* Work required
Instruction for the entries that follow: retype exactly the lines from the line with "(217, 283) = (287, 186): purple" to the line with "(265, 223) = (366, 143): white", both included, and omit all others.

* Supplied data
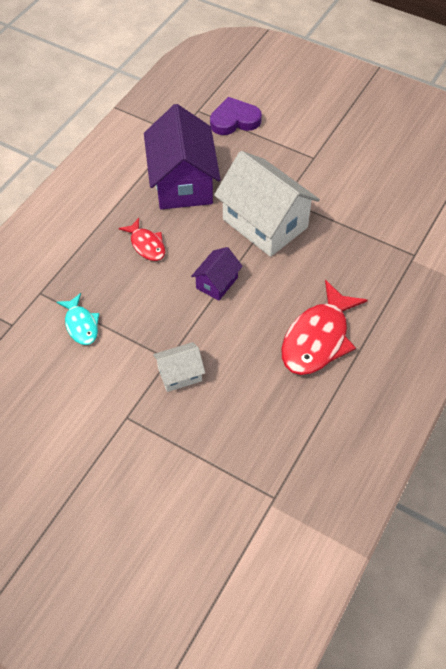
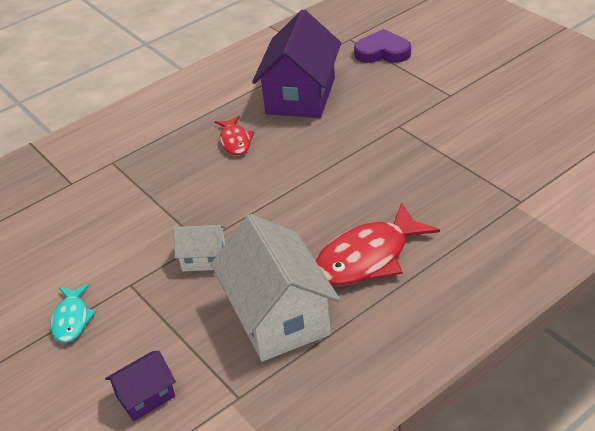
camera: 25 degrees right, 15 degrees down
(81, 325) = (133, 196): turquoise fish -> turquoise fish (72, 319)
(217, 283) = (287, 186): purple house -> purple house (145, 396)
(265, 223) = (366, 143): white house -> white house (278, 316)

==

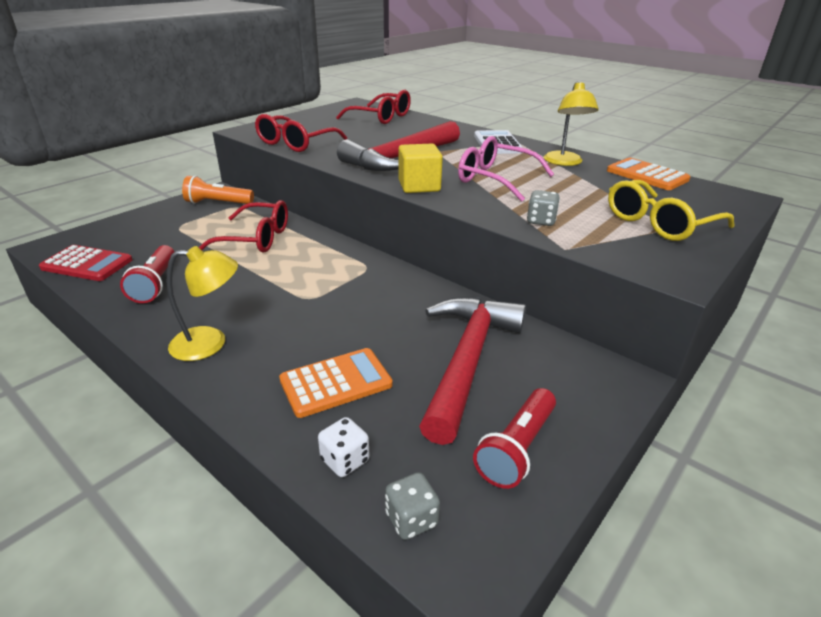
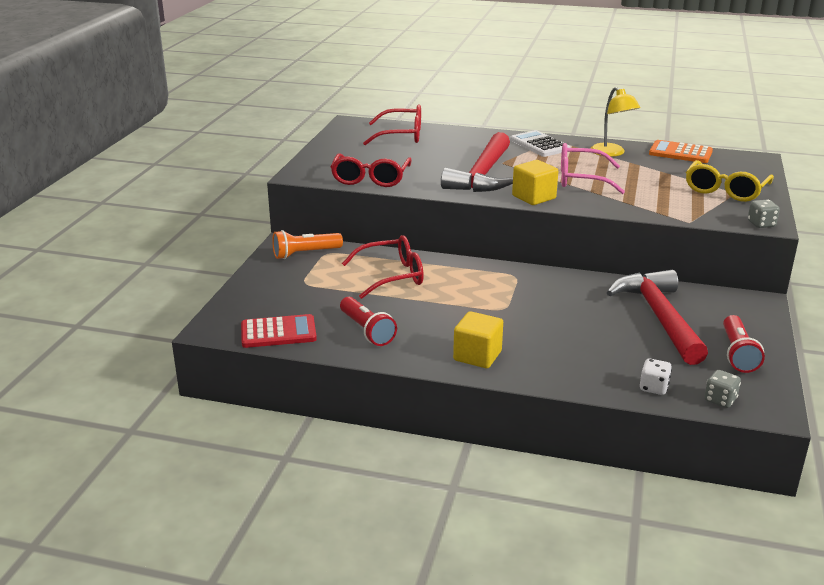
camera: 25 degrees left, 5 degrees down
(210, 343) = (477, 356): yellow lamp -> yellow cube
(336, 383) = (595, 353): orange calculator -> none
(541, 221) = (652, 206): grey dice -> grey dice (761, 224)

* Expected answer
(217, 283) = (287, 186): purple house -> purple house (145, 396)
(265, 223) = (366, 143): white house -> white house (278, 316)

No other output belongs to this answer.